_Instructions to follow_
Write out the data again exactly, skipping every picture.

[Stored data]
====================
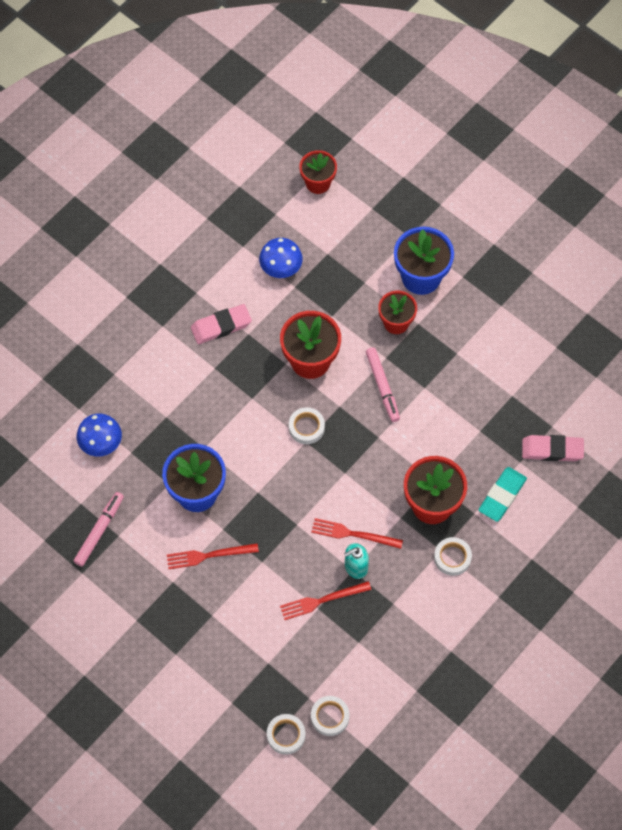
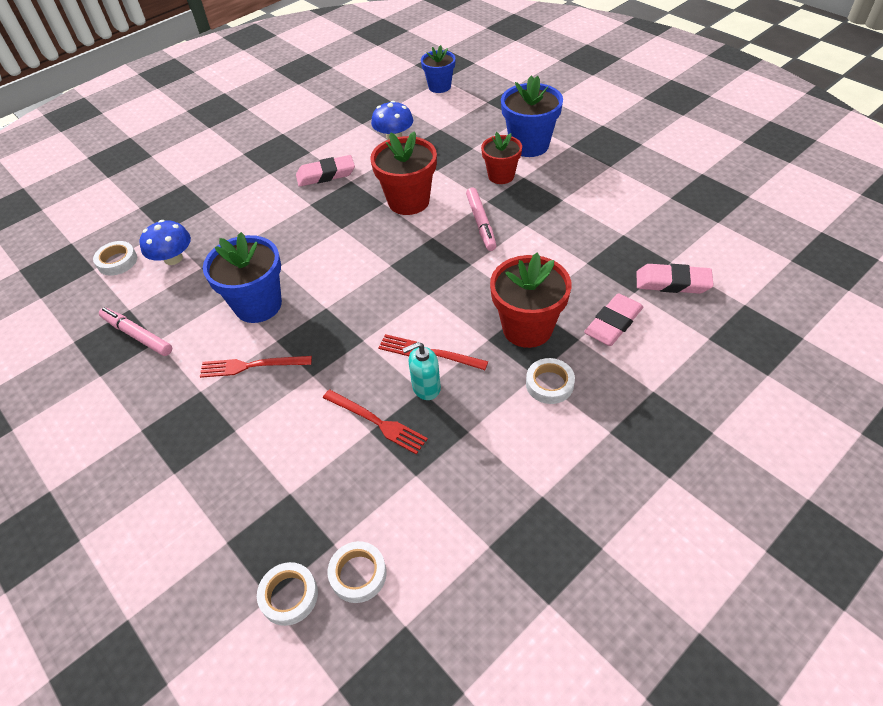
camera: 10 degrees right, 15 degrees down
(99, 531) = (137, 335): pink marker -> pink marker turned 90 degrees counterclockwise
(306, 427) = (393, 253): white tape -> white tape (117, 261)
(318, 183) = (439, 87): red flower pot -> blue flower pot
(322, 600) = (377, 422): red fork -> red fork turned 135 degrees counterclockwise
(502, 496) = (613, 323): turquoise eraser -> pink eraser

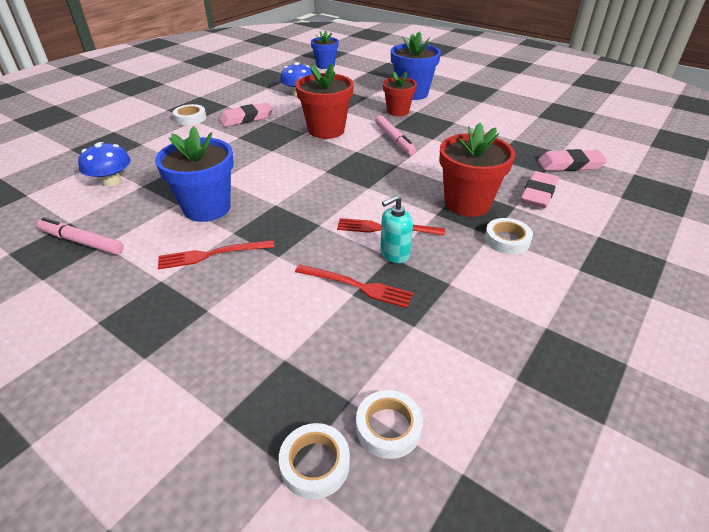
camera: 15 degrees left, 10 degrees down
(117, 261) = (52, 187): white tape -> white tape (190, 118)

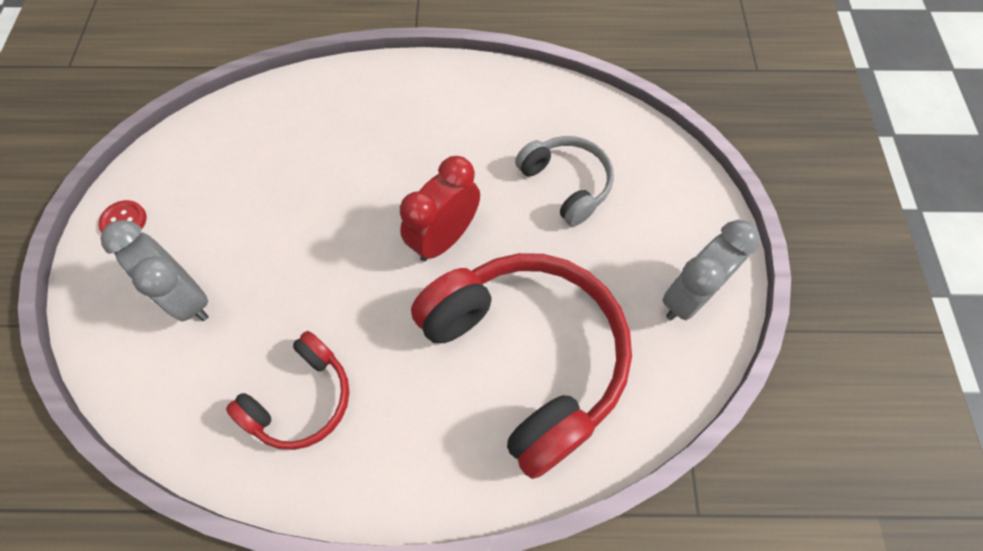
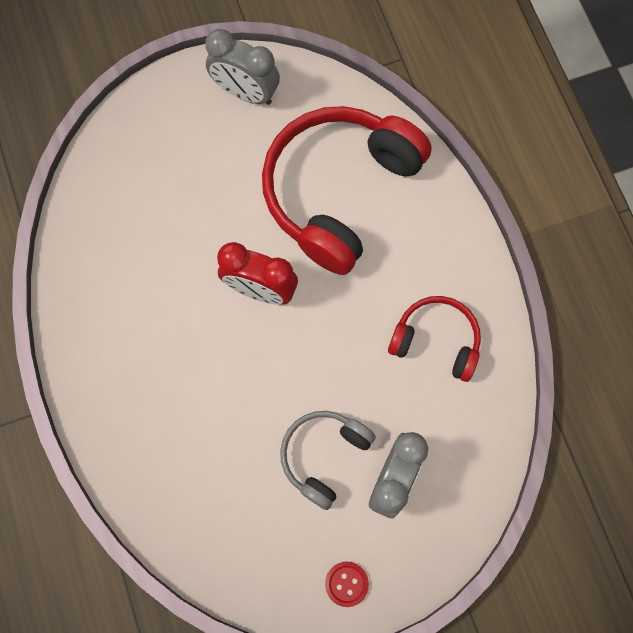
camera: 110 degrees left, 10 degrees up
(566, 184) = (171, 209): grey headphones -> grey headphones (324, 455)

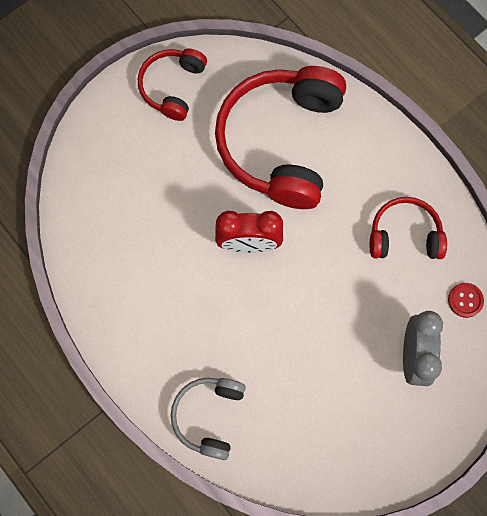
camera: 20 degrees left, 0 degrees up
(245, 93) = (172, 87): grey clock -> red headphones
(324, 455) = (352, 358): grey headphones -> grey headphones (209, 416)
(346, 584) = (409, 451): red button -> red button (465, 300)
====================
_The answer_
camera: 10 degrees right, 15 degrees down
(99, 531) = (137, 335): pink marker -> pink marker turned 90 degrees counterclockwise
(306, 427) = (393, 253): white tape -> white tape (117, 261)
(318, 183) = (439, 87): red flower pot -> blue flower pot
(322, 600) = (377, 422): red fork -> red fork turned 135 degrees counterclockwise
(502, 496) = (613, 323): turquoise eraser -> pink eraser

camera: 15 degrees left, 10 degrees down
(117, 261) = (52, 187): white tape -> white tape (190, 118)

camera: 110 degrees left, 10 degrees up
(566, 184) = (171, 209): grey headphones -> grey headphones (324, 455)

camera: 20 degrees left, 0 degrees up
(245, 93) = (172, 87): grey clock -> red headphones
(324, 455) = (352, 358): grey headphones -> grey headphones (209, 416)
(346, 584) = (409, 451): red button -> red button (465, 300)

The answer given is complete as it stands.